## What you have to do
Please write out all the entries exactly, without the pictures.

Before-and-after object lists
Segment Open
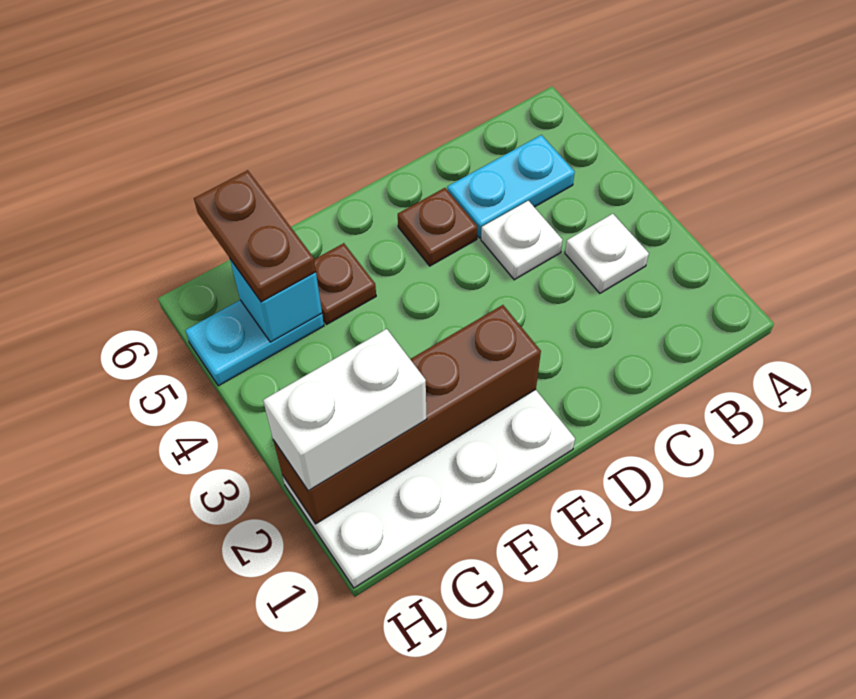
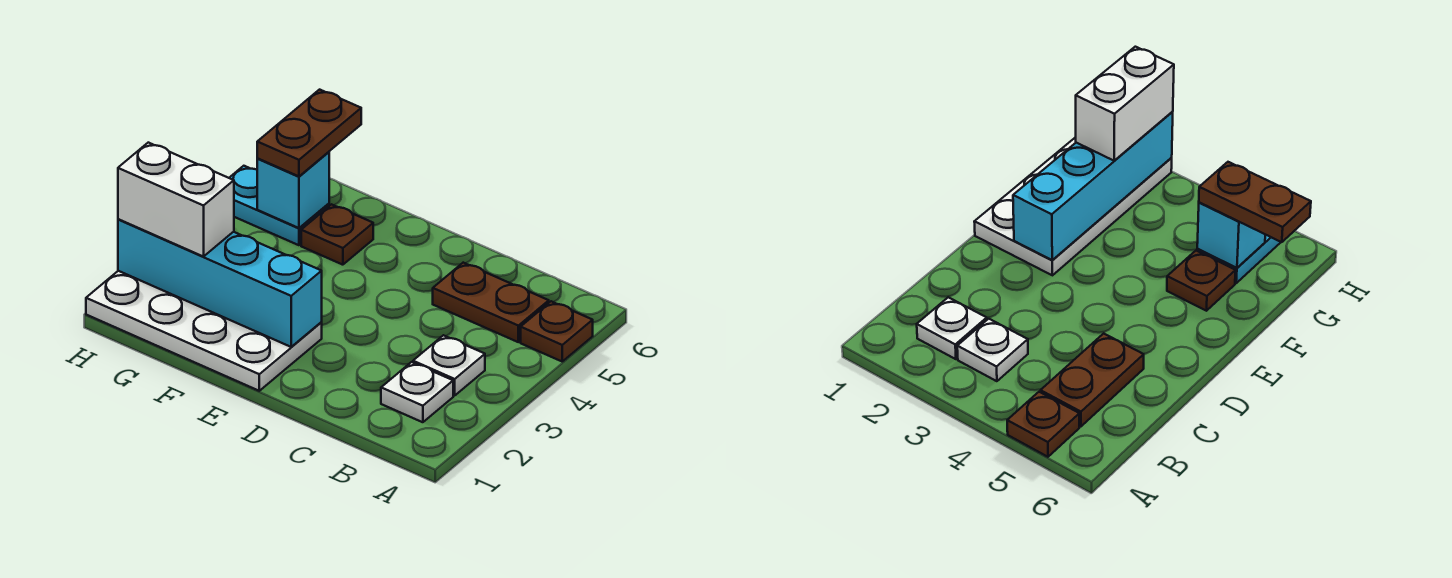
cyan 1x2 plate [447,135,575,238] -> brown 1x2 plate [433,263,549,342]
white 1x1 plate [481,201,562,280] -> white 1x1 plate moved to [381,362,453,422]
brown 1x1 plate [398,188,477,266] -> brown 1x1 plate moved to [521,301,593,361]
brown 1x4 brick [273,305,541,524] -> cyan 1x4 brick [118,219,322,347]

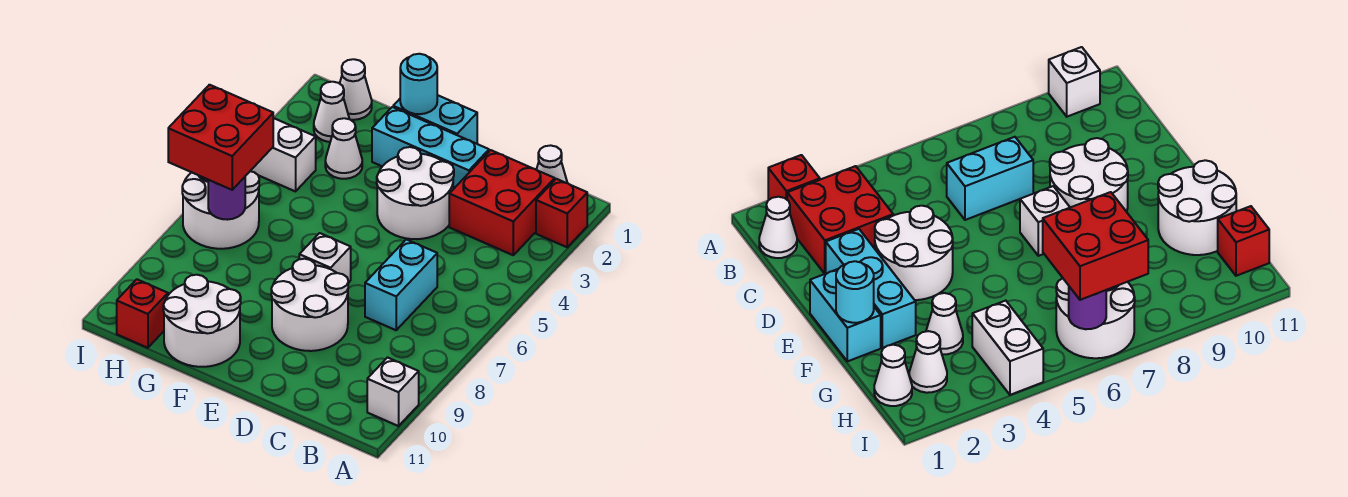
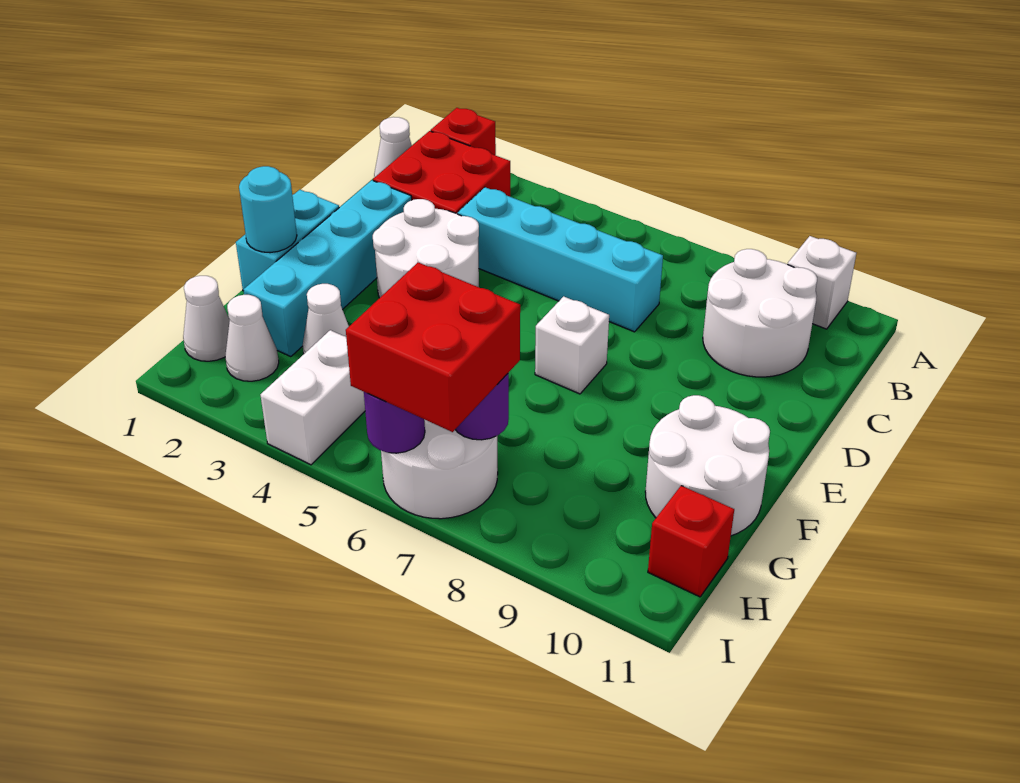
cyan 1x2 brick [365,239,437,330] -> cyan 1x4 brick [458,187,663,332]
cyan 1x3 brick [372,107,489,189] -> cyan 1x4 brick [244,180,412,357]
white 2x2 round brick [271,259,348,351] -> white 2x2 round brick moved to [703,249,817,377]

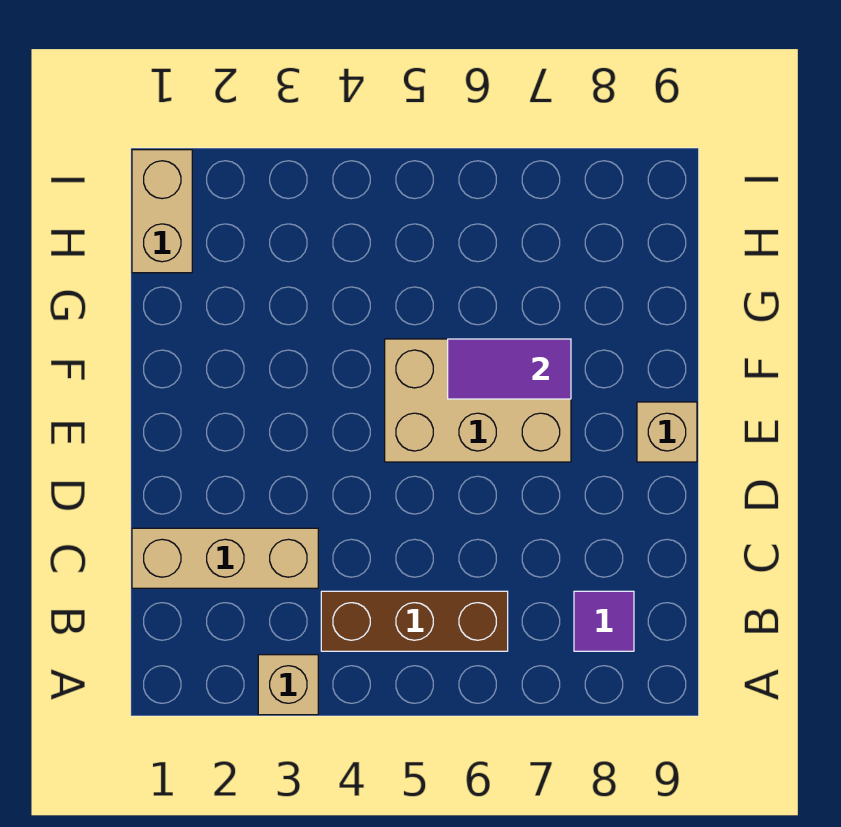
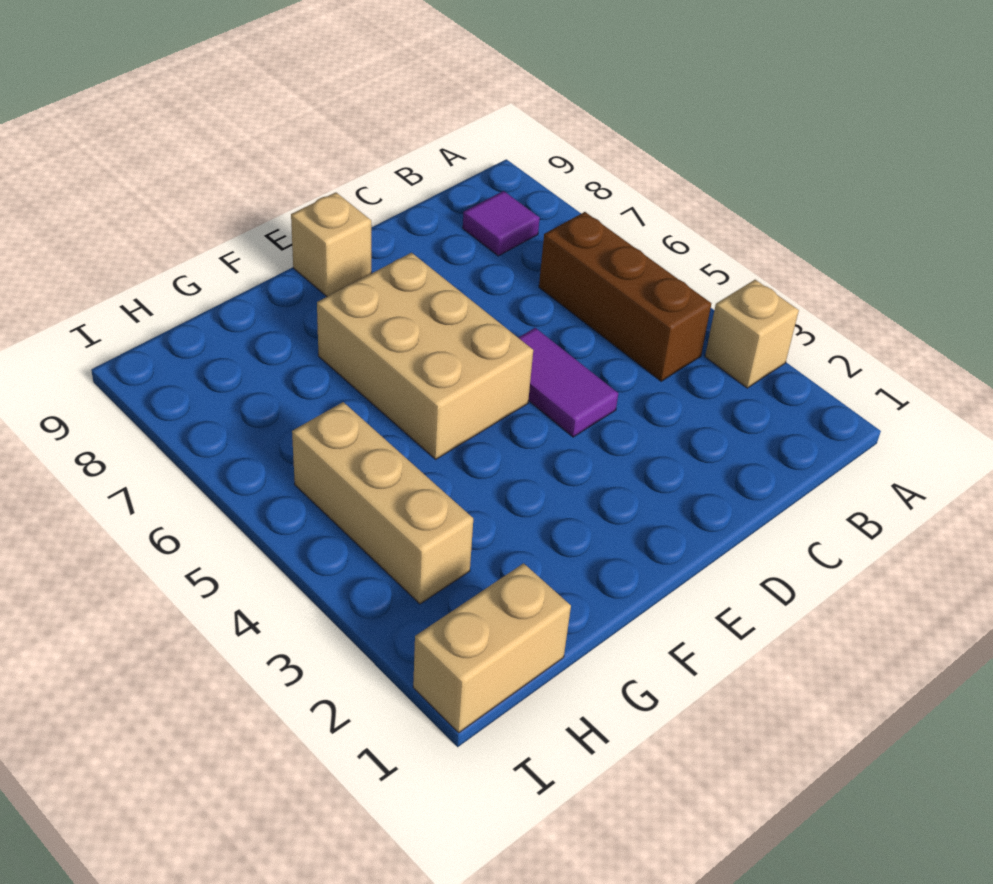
tan 1x3 brick [132,528,318,588] -> tan 1x3 brick moved to [292,402,473,604]
purple 1x2 tile [448,339,571,399] -> purple 1x2 tile moved to [518,328,618,437]

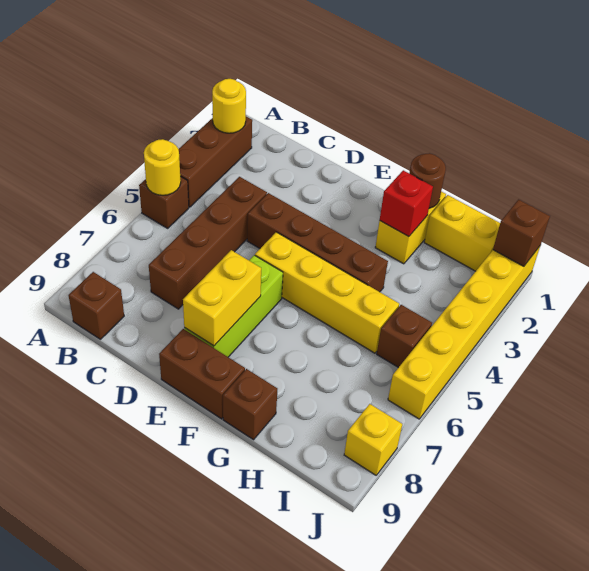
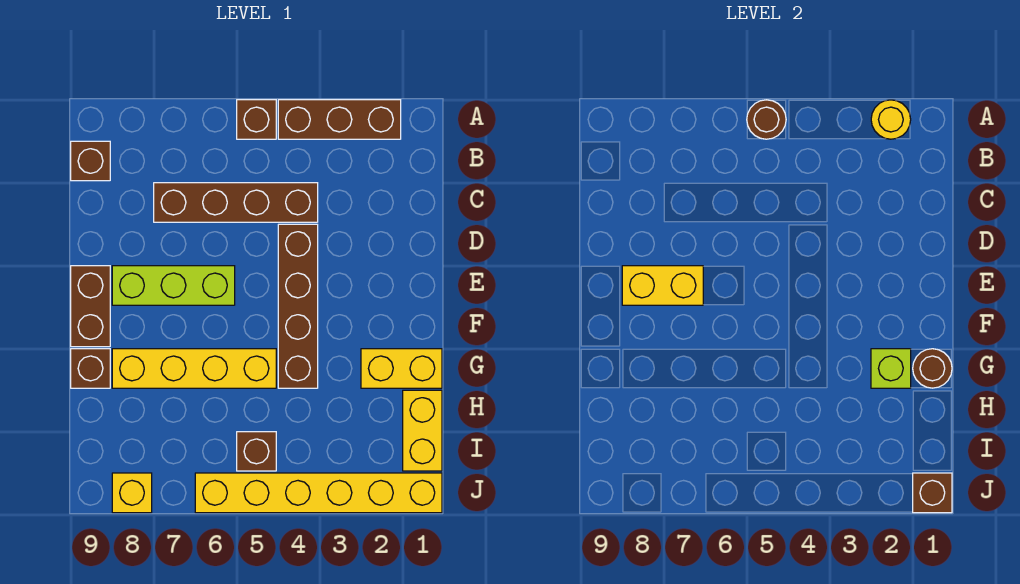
yellow 1x1 round brick [144,139,181,195] -> brown 1x1 round brick [747,100,786,139]
yellow 1x4 brick [255,232,399,353] -> yellow 1x4 brick turned to [112,349,276,388]
red 1x1 brick [380,170,433,237] -> lime 1x1 brick [871,349,911,388]

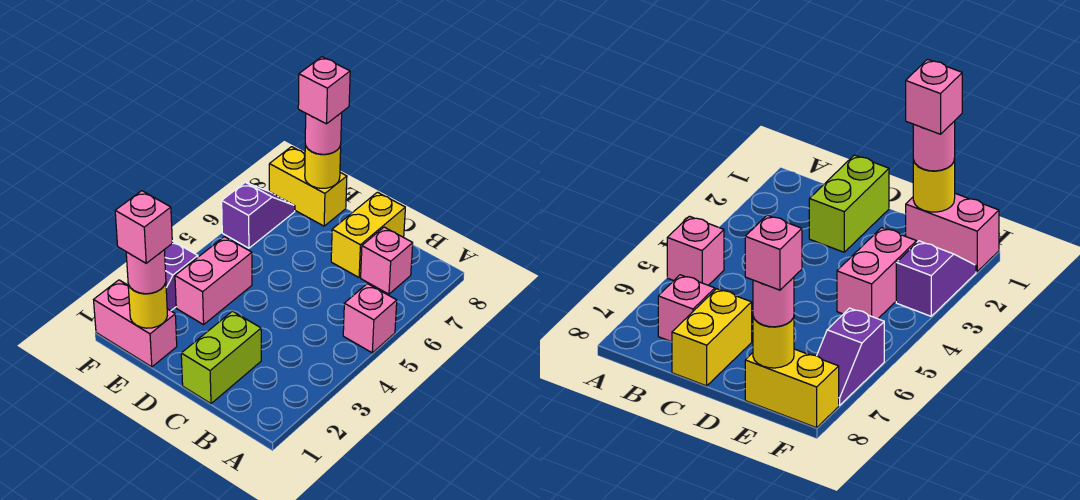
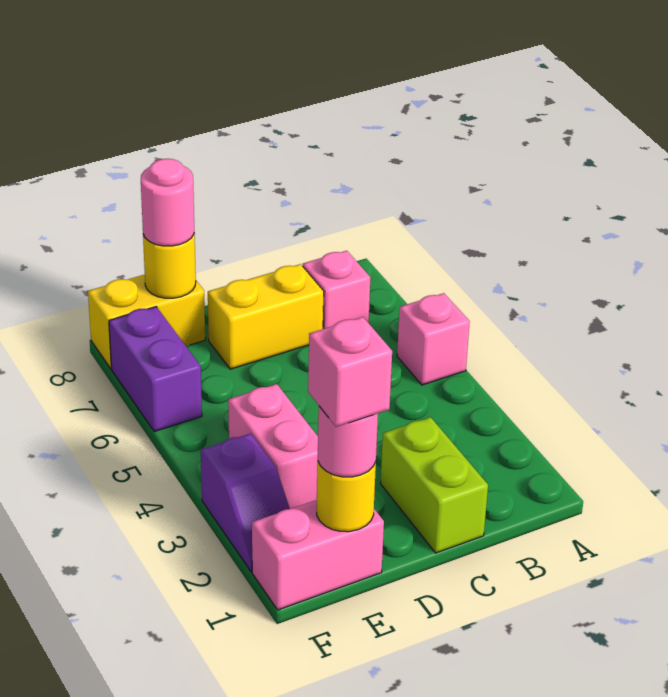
yellow 1x2 brick [331,192,405,277] -> yellow 1x2 brick turned to [208,264,324,369]
pink 1x1 brick [298,57,350,124] -> none
purple 1x2 slope [222,182,295,248] -> purple 1x2 brick [109,307,202,432]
Segment Closed
## Response to the task
cyan 1x2 plate [447,135,575,238] -> brown 1x2 plate [433,263,549,342]
white 1x1 plate [481,201,562,280] -> white 1x1 plate moved to [381,362,453,422]
brown 1x1 plate [398,188,477,266] -> brown 1x1 plate moved to [521,301,593,361]
brown 1x4 brick [273,305,541,524] -> cyan 1x4 brick [118,219,322,347]

cyan 1x2 brick [365,239,437,330] -> cyan 1x4 brick [458,187,663,332]
cyan 1x3 brick [372,107,489,189] -> cyan 1x4 brick [244,180,412,357]
white 2x2 round brick [271,259,348,351] -> white 2x2 round brick moved to [703,249,817,377]

tan 1x3 brick [132,528,318,588] -> tan 1x3 brick moved to [292,402,473,604]
purple 1x2 tile [448,339,571,399] -> purple 1x2 tile moved to [518,328,618,437]

yellow 1x1 round brick [144,139,181,195] -> brown 1x1 round brick [747,100,786,139]
yellow 1x4 brick [255,232,399,353] -> yellow 1x4 brick turned to [112,349,276,388]
red 1x1 brick [380,170,433,237] -> lime 1x1 brick [871,349,911,388]

yellow 1x2 brick [331,192,405,277] -> yellow 1x2 brick turned to [208,264,324,369]
pink 1x1 brick [298,57,350,124] -> none
purple 1x2 slope [222,182,295,248] -> purple 1x2 brick [109,307,202,432]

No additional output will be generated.